▶ [Records drawn from a dataset]

========

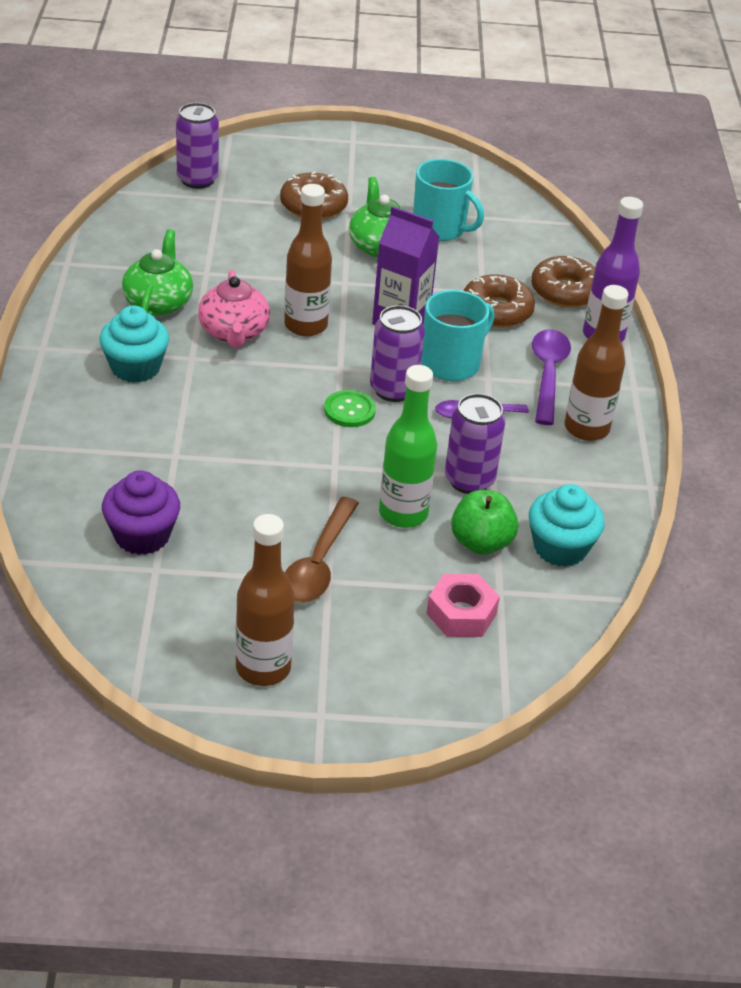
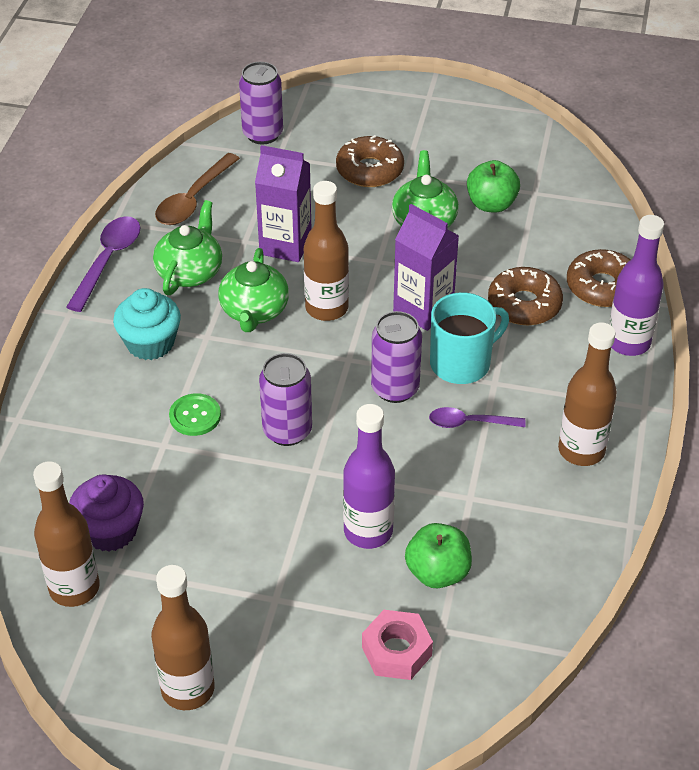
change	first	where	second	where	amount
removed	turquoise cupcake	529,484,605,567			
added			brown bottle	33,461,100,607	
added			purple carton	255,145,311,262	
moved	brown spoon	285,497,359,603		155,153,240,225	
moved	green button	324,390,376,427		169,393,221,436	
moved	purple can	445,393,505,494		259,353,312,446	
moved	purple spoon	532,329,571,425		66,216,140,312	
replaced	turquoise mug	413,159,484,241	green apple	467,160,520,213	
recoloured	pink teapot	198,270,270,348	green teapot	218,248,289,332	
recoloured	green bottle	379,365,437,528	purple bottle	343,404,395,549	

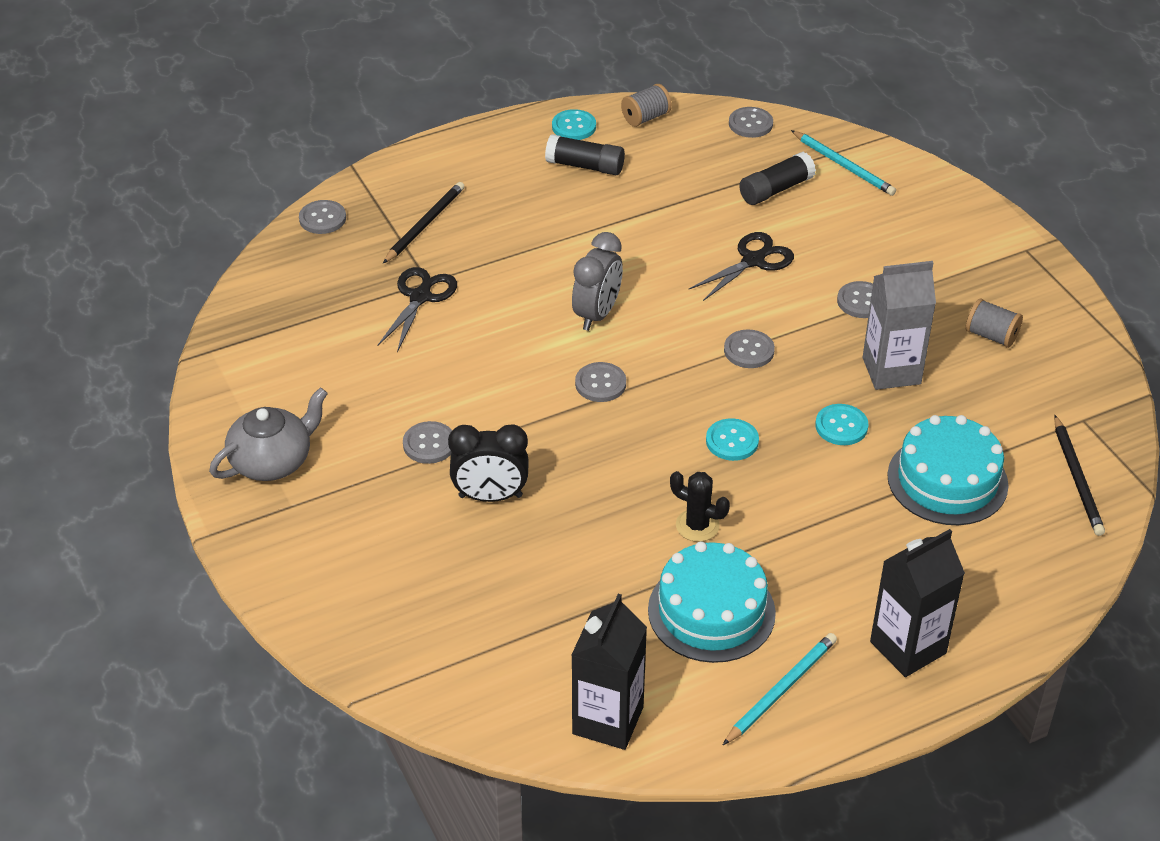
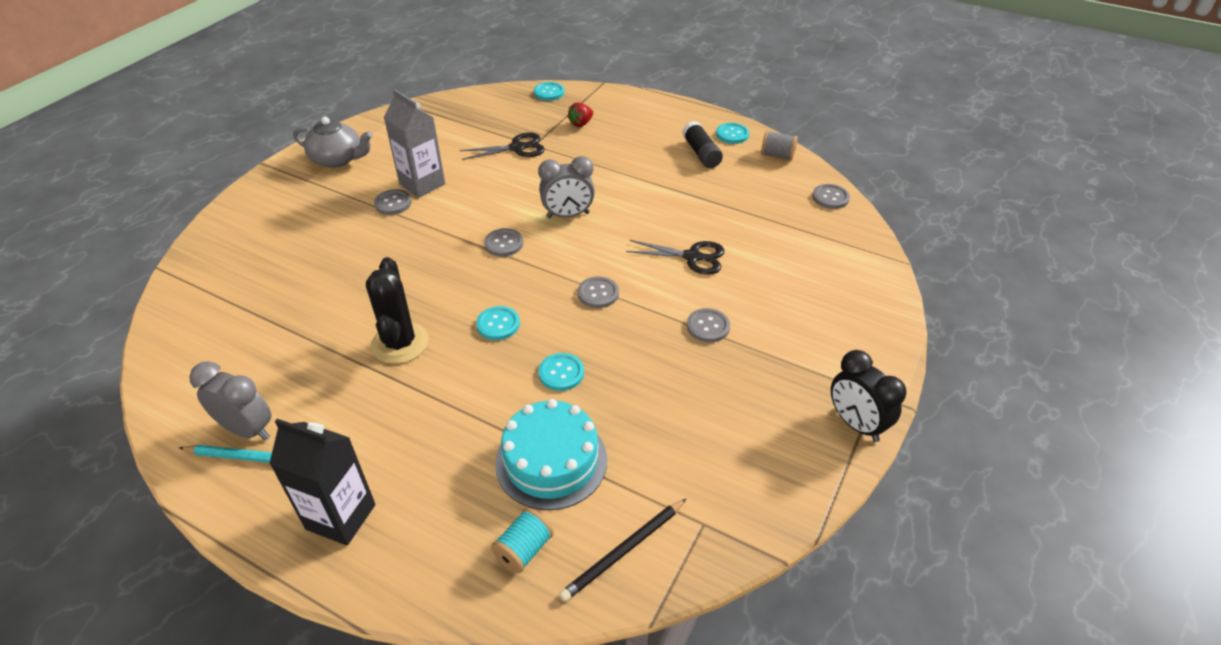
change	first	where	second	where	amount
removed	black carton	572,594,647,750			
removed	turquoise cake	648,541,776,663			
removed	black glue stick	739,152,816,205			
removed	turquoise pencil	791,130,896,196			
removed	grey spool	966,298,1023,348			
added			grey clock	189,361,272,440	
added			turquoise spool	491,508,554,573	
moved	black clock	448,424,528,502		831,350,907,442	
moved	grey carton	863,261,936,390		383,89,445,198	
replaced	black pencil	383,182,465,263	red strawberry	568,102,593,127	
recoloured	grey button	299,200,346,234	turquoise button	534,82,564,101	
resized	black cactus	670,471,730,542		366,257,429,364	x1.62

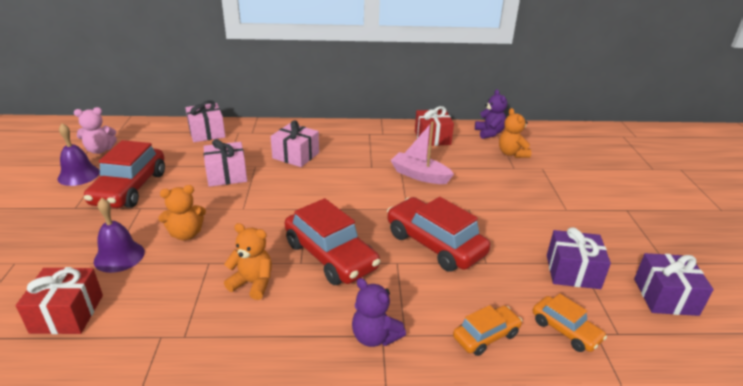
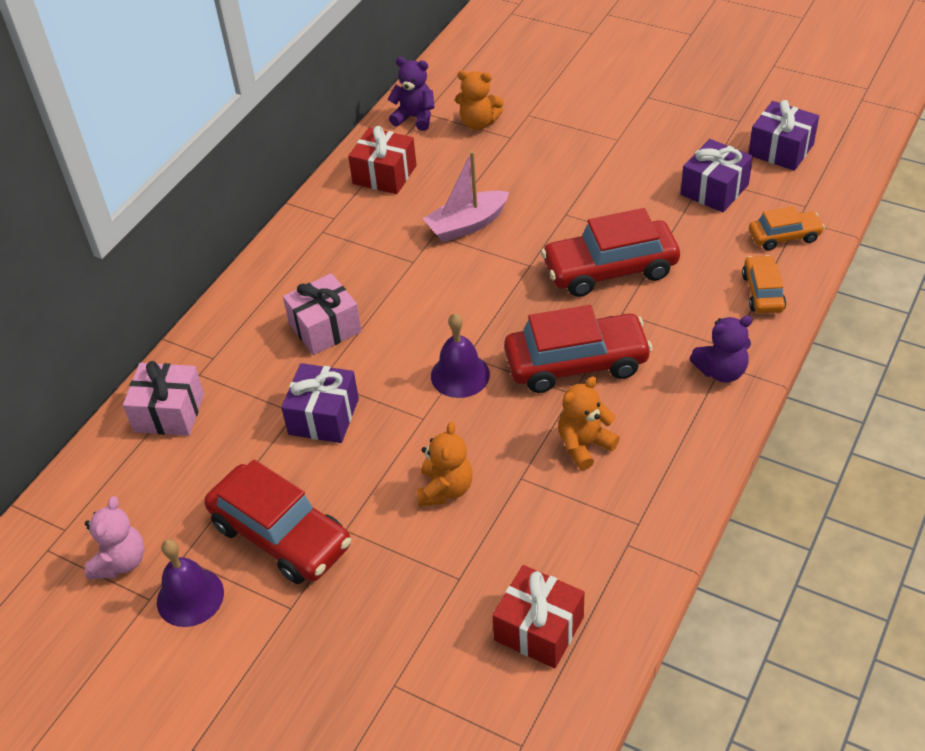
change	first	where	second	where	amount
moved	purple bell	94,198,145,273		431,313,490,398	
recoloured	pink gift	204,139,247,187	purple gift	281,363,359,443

========

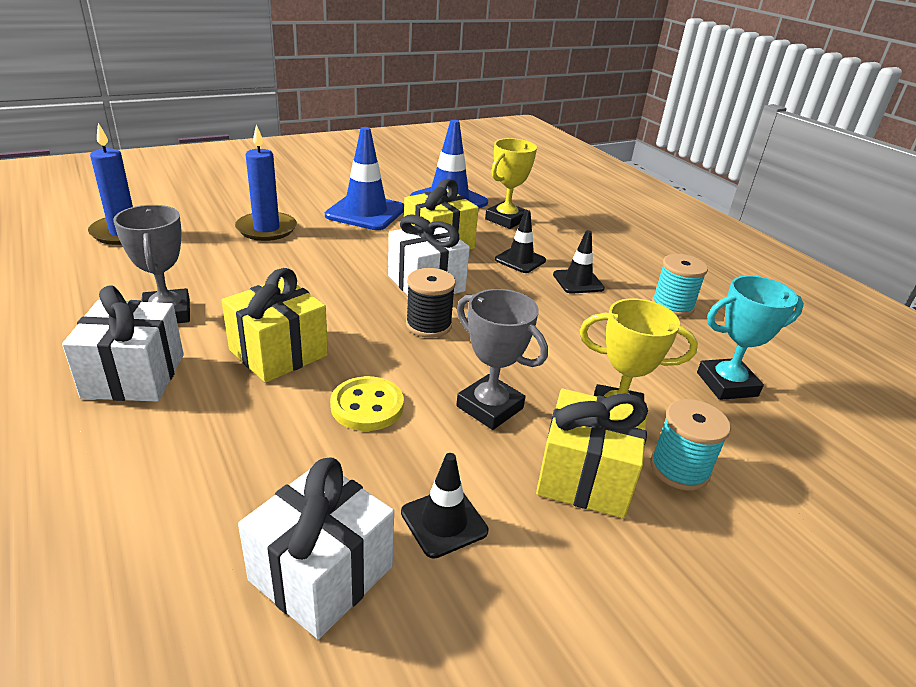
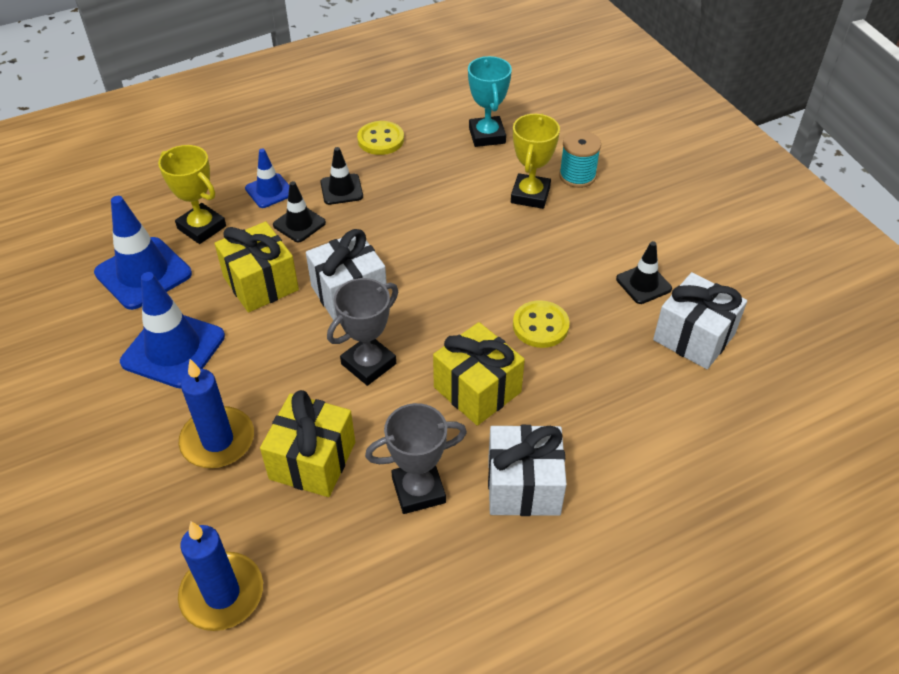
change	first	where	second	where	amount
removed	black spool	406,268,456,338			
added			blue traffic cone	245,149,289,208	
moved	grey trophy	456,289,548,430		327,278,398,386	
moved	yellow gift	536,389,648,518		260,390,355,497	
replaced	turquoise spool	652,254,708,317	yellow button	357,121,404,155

========

▶ [Exercise requirements]
Identify the lines of the data that contain the word "brown". Copy each of them.

▶ [Response below]
added			brown bottle	33,461,100,607	
moved	brown spoon	285,497,359,603		155,153,240,225	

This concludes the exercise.